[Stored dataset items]
━━━━━━

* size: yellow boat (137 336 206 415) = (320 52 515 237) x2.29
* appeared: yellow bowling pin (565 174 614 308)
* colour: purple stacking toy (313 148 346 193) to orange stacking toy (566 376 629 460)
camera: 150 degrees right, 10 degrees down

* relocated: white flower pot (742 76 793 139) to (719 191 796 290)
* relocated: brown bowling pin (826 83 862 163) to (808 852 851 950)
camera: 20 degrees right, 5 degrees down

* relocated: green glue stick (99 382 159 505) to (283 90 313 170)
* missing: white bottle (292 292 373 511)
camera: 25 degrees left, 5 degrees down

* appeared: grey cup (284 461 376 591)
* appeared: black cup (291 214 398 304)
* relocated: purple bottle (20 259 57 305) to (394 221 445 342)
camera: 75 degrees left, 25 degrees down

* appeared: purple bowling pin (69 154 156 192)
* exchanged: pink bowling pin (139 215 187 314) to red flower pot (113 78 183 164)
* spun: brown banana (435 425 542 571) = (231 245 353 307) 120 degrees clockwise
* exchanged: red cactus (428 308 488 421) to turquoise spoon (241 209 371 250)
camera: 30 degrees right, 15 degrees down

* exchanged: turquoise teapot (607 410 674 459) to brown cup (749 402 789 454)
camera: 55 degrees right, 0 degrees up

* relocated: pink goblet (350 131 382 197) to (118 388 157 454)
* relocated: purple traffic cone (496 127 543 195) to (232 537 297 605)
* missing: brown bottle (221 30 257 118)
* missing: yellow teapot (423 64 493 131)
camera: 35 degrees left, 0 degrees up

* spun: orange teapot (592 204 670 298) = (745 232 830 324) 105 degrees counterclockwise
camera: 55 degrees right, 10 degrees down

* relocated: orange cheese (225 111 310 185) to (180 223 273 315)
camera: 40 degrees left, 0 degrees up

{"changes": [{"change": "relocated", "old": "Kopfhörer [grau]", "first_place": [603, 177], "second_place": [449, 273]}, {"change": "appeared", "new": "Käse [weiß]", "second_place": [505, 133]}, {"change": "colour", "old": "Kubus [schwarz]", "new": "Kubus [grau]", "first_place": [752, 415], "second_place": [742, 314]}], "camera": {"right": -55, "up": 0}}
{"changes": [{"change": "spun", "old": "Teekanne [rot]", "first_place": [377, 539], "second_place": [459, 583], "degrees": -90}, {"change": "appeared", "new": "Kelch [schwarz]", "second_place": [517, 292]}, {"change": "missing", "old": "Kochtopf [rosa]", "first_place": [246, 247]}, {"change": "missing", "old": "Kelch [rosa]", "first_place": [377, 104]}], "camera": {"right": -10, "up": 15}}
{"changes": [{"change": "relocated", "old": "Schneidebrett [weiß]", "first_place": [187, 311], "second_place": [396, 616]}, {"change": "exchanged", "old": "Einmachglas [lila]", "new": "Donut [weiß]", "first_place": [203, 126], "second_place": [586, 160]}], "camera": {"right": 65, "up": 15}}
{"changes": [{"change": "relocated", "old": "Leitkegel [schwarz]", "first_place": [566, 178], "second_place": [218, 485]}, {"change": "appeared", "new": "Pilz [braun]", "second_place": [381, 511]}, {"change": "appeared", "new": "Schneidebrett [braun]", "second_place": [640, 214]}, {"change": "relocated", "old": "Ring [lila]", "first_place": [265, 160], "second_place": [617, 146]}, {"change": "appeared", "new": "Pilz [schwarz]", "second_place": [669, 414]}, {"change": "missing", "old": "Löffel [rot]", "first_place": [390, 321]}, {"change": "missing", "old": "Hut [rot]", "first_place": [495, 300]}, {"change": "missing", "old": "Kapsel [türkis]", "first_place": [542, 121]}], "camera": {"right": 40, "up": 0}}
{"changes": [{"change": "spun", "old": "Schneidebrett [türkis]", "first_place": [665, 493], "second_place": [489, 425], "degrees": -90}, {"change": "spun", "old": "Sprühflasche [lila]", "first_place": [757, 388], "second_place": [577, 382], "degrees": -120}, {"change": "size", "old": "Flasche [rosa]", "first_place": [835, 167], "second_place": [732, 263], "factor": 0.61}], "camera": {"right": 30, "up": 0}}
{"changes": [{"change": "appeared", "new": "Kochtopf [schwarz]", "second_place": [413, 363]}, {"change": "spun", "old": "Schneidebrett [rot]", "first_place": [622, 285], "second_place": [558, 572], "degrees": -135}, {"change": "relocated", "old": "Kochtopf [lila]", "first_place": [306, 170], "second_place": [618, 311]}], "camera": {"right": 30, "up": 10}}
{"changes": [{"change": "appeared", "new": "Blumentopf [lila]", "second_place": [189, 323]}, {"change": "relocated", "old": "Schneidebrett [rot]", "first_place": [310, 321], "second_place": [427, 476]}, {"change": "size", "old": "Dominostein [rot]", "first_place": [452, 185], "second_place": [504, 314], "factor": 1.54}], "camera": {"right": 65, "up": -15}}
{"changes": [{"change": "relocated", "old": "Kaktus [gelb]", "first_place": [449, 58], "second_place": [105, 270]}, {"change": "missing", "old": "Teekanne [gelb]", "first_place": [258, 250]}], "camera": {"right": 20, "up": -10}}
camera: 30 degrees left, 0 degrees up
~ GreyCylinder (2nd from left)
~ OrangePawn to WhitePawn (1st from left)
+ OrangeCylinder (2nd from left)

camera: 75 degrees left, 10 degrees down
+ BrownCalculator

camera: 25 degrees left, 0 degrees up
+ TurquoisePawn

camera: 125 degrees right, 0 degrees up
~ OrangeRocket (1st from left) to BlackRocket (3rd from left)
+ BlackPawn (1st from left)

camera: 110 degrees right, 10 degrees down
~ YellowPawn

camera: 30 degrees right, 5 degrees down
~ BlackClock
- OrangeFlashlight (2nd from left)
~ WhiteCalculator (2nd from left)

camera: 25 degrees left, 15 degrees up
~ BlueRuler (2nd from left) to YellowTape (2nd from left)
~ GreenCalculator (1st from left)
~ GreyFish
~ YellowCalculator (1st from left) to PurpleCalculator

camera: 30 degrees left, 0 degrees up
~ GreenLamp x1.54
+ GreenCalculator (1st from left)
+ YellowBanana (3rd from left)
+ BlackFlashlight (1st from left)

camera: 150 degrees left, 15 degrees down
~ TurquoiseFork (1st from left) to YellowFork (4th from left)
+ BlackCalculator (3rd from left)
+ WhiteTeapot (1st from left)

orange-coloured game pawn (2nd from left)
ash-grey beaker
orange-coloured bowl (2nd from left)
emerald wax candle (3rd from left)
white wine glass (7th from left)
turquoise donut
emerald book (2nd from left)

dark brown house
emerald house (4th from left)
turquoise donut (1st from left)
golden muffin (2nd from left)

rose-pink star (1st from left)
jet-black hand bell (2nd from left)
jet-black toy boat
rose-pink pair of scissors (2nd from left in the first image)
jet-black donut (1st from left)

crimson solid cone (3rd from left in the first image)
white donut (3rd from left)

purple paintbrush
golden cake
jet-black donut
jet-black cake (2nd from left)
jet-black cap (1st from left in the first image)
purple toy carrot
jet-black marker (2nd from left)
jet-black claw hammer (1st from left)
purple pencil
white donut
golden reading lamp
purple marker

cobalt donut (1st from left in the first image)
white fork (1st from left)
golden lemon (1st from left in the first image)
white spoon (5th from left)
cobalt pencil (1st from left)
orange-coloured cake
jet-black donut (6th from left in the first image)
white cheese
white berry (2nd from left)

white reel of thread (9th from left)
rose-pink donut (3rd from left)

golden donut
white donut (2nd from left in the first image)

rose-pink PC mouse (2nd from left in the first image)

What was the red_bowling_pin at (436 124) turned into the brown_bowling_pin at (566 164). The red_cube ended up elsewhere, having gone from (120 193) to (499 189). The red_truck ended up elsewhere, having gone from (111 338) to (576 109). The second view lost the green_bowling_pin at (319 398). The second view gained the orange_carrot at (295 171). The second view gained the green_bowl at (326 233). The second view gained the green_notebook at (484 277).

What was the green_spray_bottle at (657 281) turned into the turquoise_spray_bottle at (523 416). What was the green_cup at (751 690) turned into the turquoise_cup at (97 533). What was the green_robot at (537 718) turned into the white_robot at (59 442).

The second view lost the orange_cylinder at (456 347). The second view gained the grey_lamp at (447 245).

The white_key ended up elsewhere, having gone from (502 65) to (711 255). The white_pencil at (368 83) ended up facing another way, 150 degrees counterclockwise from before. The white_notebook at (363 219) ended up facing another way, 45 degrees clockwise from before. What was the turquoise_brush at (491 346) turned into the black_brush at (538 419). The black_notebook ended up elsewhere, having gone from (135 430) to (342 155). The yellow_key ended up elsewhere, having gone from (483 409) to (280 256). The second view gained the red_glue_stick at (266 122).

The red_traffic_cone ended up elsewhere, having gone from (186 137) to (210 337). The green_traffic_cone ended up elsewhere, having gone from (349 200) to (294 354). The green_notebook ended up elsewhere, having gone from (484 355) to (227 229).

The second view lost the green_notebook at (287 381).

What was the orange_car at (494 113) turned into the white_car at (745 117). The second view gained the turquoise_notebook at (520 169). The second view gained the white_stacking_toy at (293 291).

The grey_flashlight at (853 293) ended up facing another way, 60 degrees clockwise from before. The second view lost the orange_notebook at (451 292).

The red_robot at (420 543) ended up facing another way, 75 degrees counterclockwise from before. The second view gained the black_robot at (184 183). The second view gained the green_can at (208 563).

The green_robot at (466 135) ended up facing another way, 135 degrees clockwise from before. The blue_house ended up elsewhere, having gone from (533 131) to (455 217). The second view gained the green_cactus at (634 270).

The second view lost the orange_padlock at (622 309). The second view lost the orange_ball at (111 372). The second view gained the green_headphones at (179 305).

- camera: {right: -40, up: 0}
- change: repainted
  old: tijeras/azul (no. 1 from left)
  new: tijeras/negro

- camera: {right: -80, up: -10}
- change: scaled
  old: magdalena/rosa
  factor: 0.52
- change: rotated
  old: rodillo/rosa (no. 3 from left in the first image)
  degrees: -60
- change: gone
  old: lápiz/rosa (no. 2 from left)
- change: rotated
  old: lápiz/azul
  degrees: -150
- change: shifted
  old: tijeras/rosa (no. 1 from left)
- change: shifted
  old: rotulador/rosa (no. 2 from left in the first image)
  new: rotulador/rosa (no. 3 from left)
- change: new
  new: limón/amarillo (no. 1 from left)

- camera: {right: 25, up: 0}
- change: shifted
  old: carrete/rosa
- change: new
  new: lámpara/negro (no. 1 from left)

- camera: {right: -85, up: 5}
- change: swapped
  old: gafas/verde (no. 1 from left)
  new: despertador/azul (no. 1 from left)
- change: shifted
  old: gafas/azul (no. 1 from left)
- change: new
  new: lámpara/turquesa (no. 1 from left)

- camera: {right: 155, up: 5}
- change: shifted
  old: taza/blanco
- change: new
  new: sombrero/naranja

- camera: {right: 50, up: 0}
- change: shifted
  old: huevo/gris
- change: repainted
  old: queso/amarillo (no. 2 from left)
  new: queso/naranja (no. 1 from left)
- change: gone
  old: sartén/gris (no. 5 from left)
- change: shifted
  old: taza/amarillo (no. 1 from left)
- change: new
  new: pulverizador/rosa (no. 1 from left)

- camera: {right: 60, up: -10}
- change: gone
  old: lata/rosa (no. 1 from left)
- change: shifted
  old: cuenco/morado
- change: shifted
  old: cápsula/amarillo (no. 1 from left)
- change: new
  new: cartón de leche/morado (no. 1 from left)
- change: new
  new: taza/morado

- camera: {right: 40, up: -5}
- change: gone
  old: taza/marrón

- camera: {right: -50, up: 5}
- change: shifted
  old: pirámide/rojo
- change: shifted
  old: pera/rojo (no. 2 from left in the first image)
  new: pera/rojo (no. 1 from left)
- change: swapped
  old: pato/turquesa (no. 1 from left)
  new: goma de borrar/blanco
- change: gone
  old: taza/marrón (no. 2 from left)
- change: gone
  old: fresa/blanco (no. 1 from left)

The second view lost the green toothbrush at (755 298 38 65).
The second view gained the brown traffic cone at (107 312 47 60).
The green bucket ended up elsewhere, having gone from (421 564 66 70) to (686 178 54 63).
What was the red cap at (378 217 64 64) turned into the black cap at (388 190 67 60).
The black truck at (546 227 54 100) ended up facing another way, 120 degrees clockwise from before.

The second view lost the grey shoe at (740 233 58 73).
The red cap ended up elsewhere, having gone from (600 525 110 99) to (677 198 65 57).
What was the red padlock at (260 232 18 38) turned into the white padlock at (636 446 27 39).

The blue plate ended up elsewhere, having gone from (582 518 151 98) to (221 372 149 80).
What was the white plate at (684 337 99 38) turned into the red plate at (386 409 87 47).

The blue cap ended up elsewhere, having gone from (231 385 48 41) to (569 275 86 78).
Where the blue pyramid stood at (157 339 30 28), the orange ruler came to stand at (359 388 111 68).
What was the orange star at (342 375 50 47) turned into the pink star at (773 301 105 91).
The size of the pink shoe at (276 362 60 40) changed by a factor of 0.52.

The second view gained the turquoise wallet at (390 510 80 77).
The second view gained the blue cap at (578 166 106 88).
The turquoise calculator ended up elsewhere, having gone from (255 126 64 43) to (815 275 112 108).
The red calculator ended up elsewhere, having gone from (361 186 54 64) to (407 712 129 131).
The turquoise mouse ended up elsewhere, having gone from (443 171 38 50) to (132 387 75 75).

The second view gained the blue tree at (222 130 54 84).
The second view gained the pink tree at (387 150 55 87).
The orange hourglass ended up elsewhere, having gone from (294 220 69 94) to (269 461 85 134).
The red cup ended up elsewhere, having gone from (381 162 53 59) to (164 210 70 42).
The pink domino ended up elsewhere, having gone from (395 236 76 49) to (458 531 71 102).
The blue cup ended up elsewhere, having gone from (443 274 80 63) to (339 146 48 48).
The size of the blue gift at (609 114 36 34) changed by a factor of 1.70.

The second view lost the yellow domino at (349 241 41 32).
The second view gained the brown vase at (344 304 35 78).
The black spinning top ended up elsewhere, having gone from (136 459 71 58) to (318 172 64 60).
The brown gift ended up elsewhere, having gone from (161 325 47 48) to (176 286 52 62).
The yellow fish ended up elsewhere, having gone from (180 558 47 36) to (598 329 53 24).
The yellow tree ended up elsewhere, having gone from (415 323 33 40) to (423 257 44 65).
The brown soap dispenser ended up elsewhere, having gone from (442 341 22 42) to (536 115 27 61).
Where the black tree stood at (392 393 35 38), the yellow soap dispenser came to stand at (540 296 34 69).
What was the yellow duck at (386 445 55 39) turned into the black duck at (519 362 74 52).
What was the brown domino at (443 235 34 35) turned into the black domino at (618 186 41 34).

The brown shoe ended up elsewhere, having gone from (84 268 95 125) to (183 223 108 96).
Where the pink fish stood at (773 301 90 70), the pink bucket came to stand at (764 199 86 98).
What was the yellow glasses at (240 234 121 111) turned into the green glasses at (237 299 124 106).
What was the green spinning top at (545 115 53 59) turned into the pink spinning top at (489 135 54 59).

━━━━━━

_EXERCISE GOAL:_ Using the data above, transcribe the lines that run from the line with "The green bucket" to the line with "What was the red cap", both ends kept, and output nothing else.

_RESULT:_
The green bucket ended up elsewhere, having gone from (421 564 66 70) to (686 178 54 63).
What was the red cap at (378 217 64 64) turned into the black cap at (388 190 67 60).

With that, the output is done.